===== DATA EXCERPTS
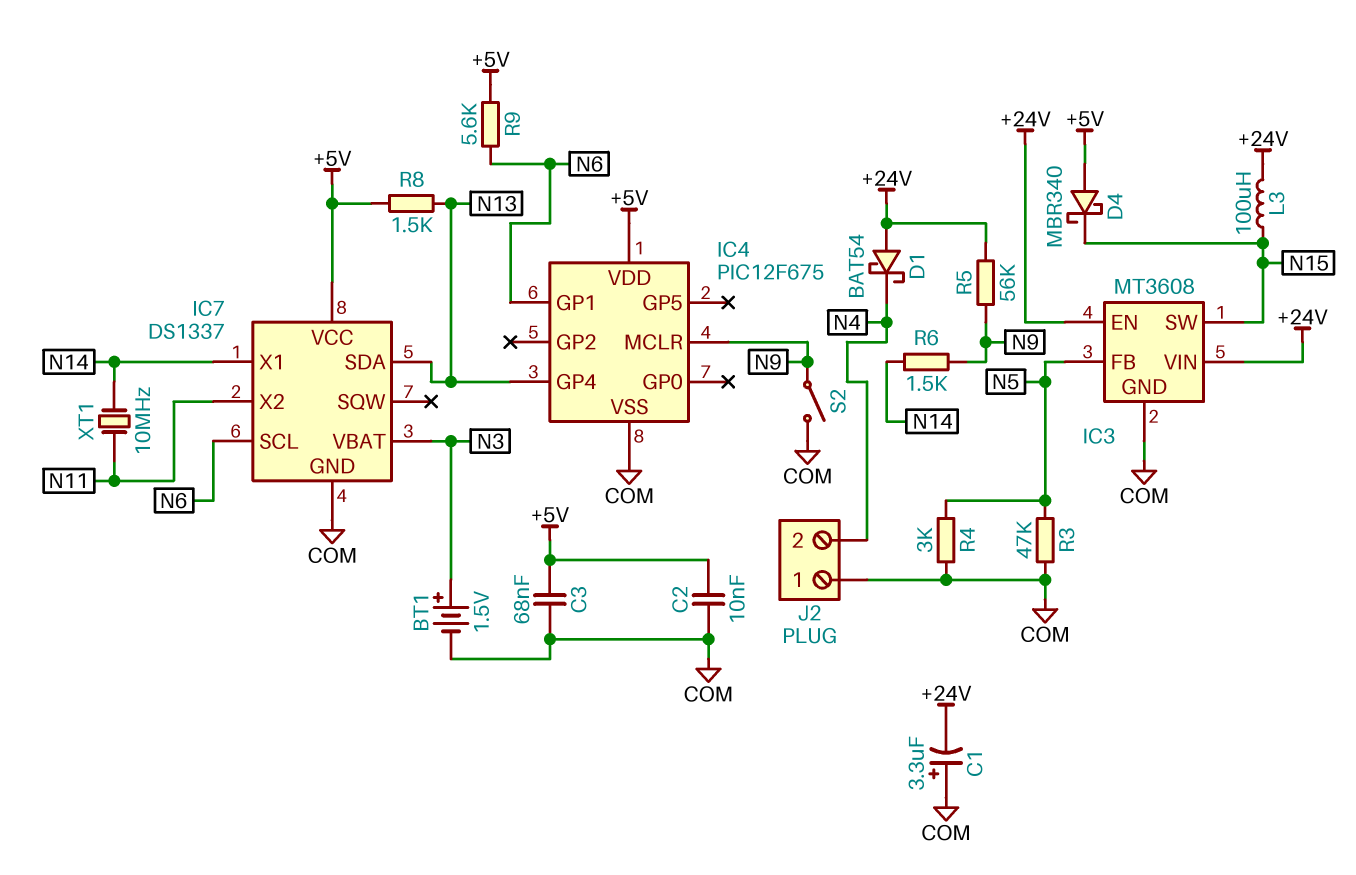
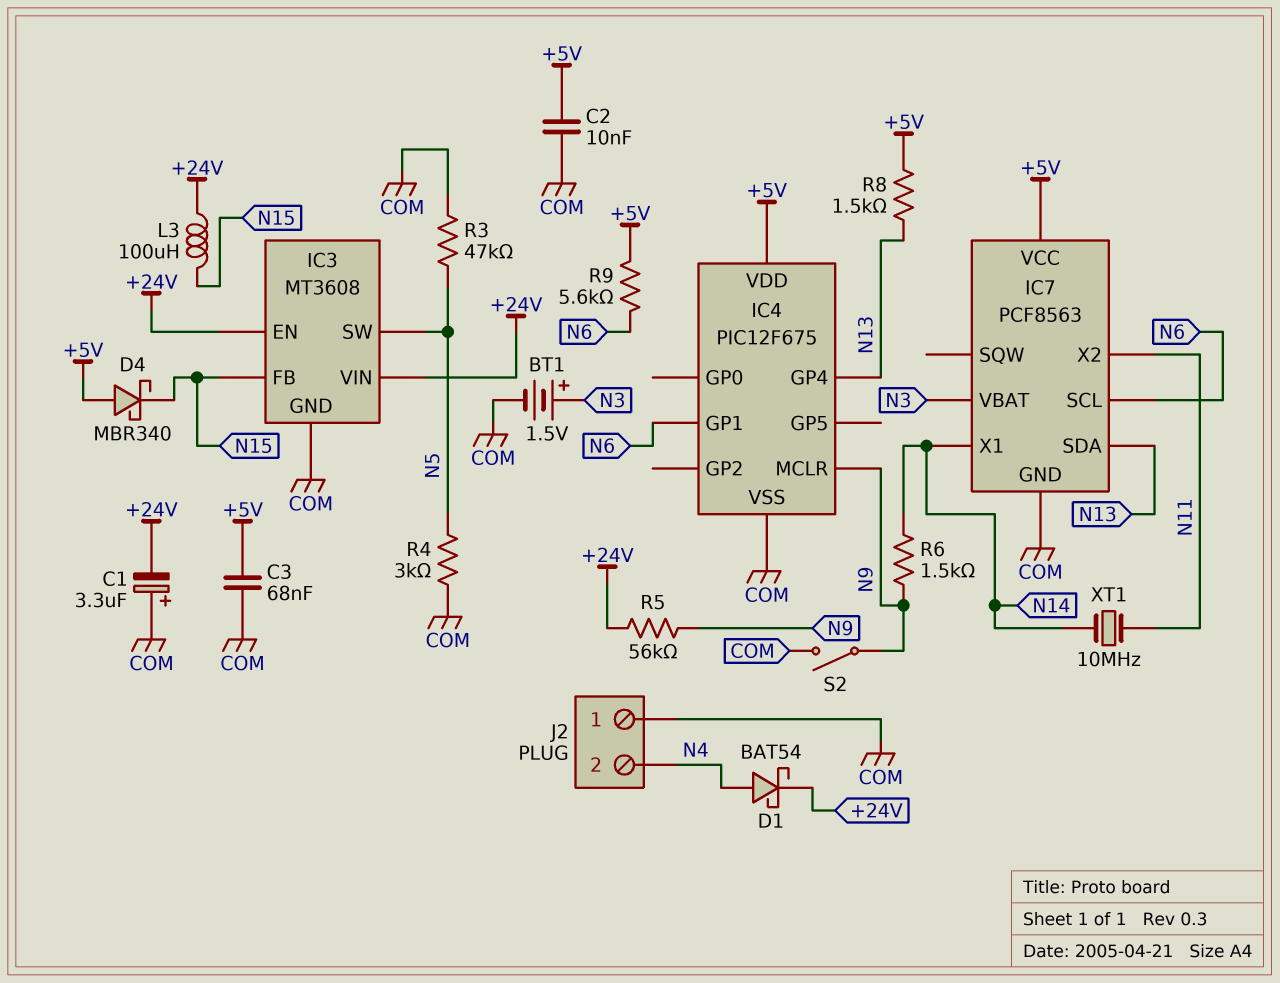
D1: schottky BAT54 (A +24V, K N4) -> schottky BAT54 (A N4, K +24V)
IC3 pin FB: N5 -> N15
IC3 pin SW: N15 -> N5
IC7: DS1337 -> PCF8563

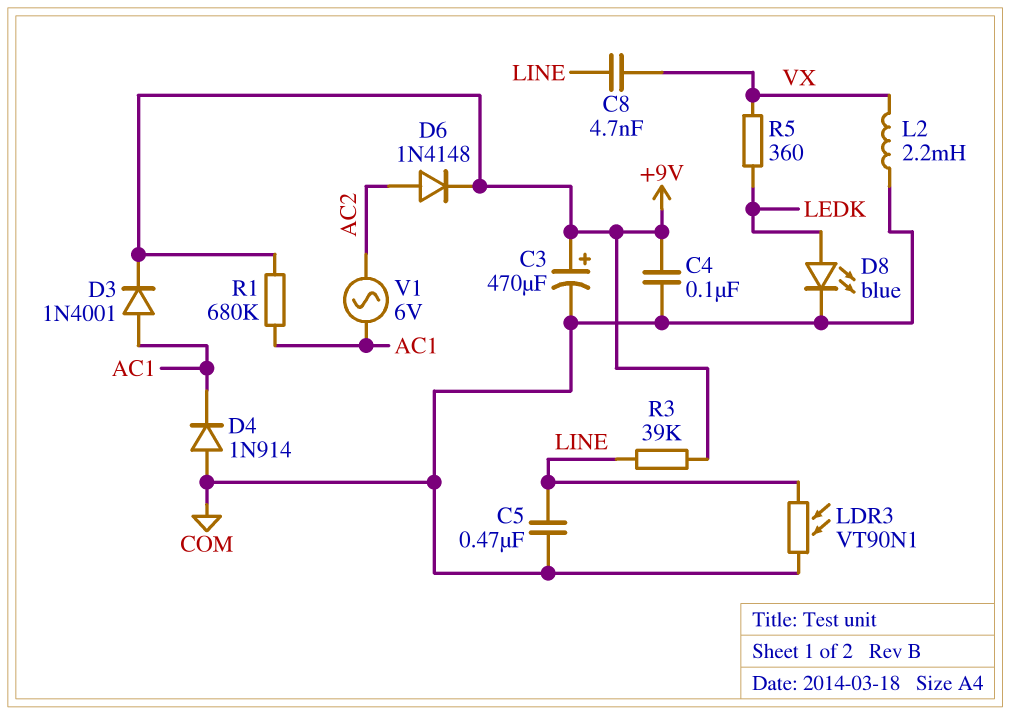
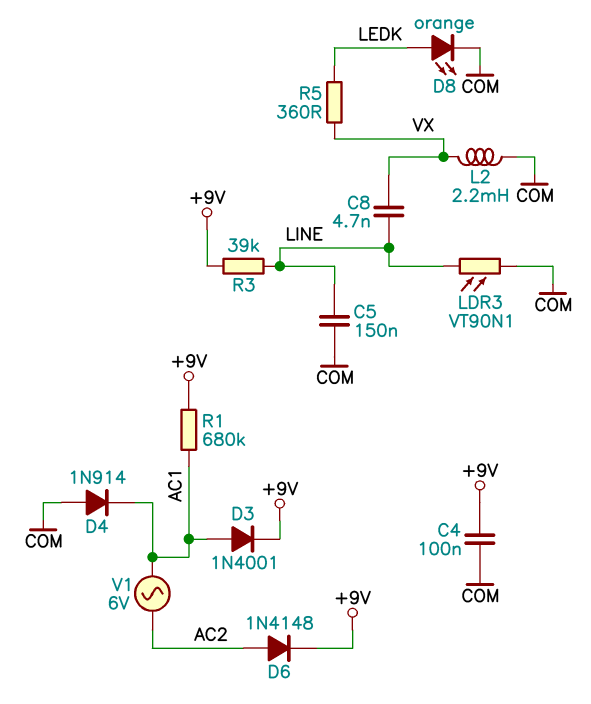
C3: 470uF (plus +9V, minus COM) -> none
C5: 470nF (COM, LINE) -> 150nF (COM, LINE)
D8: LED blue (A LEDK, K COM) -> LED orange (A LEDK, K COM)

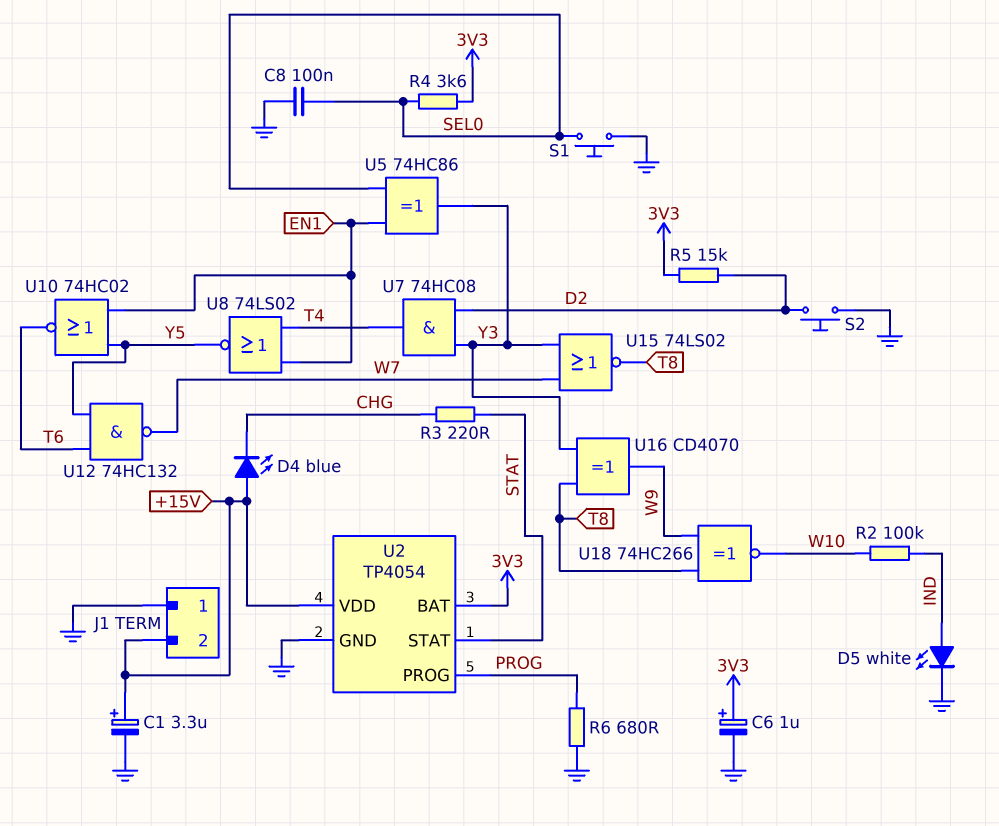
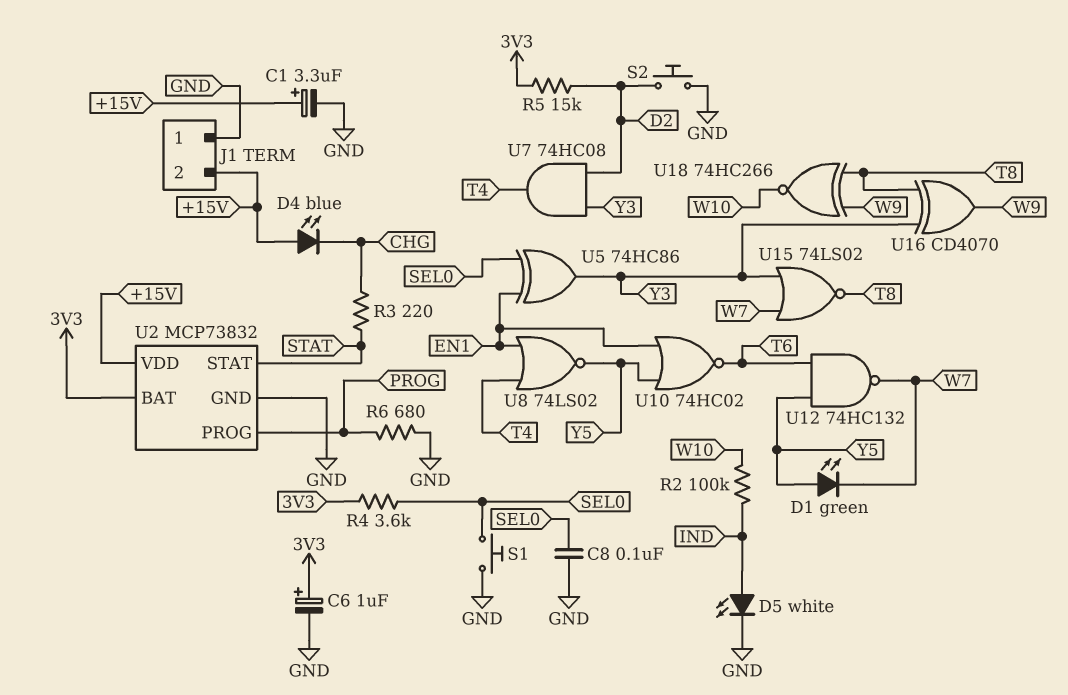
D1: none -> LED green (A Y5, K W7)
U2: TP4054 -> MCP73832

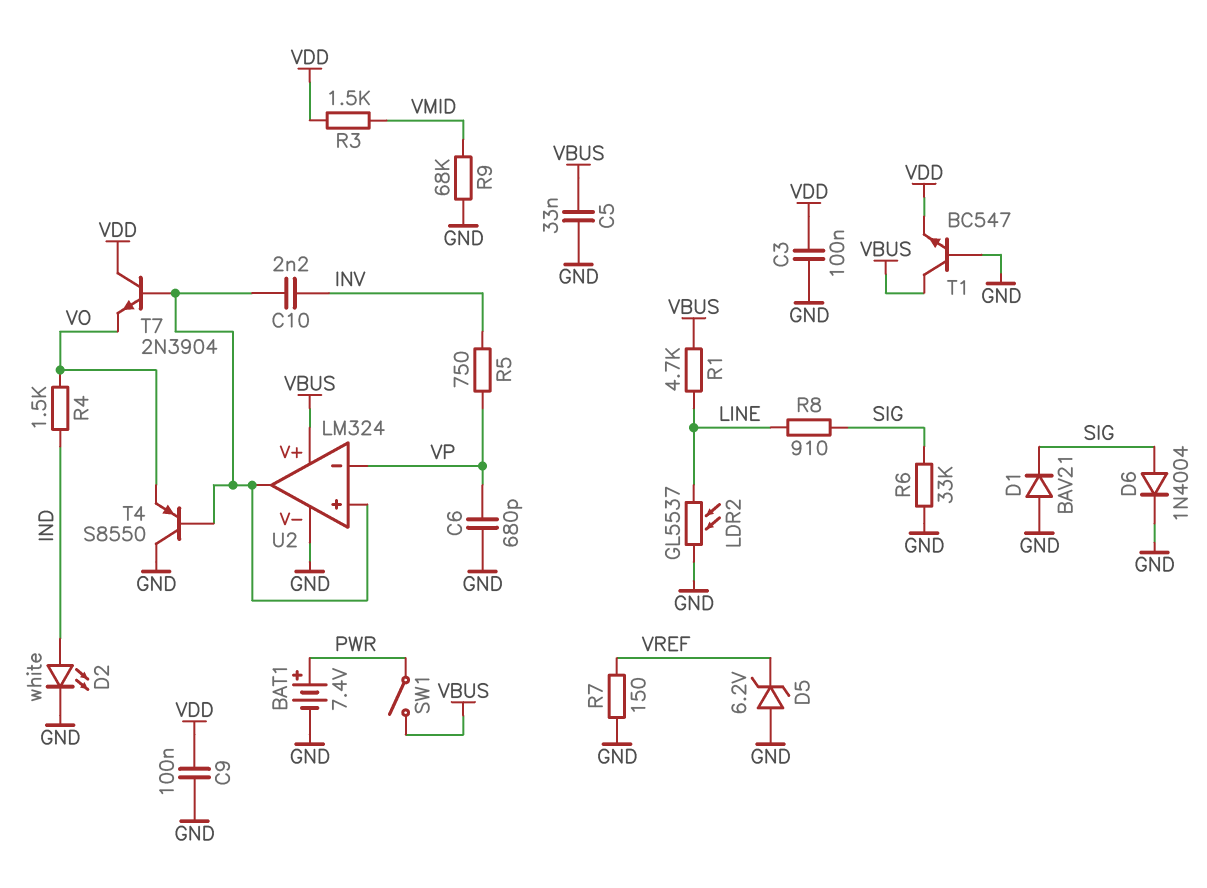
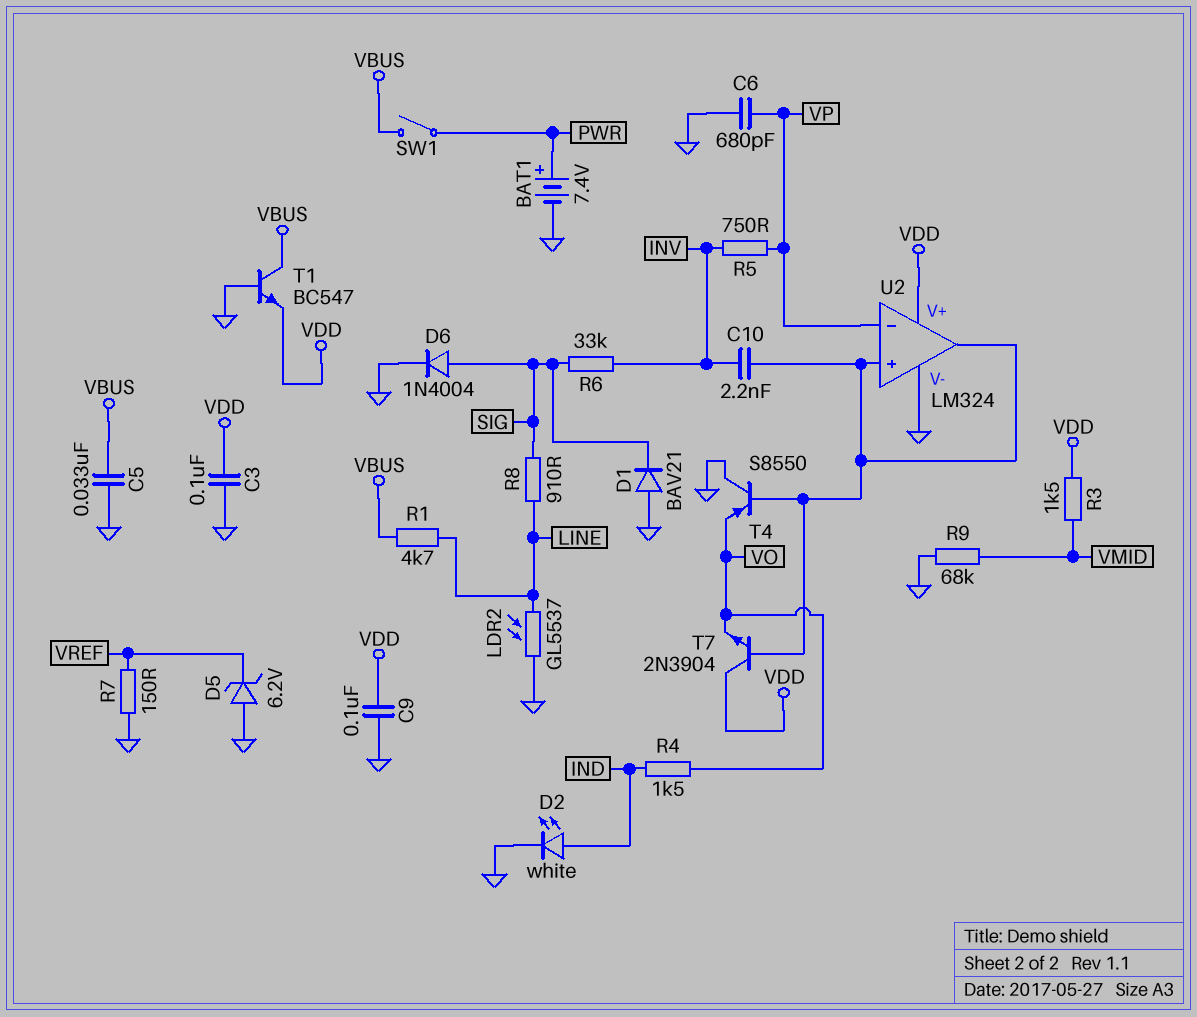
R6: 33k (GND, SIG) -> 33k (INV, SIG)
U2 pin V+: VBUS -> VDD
==========
TASK REQUIREMENTS: The lines holding the word "none" are the answer. Pull them out of the records and copy them.

RESPONSE:
C3: 470uF (plus +9V, minus COM) -> none
D1: none -> LED green (A Y5, K W7)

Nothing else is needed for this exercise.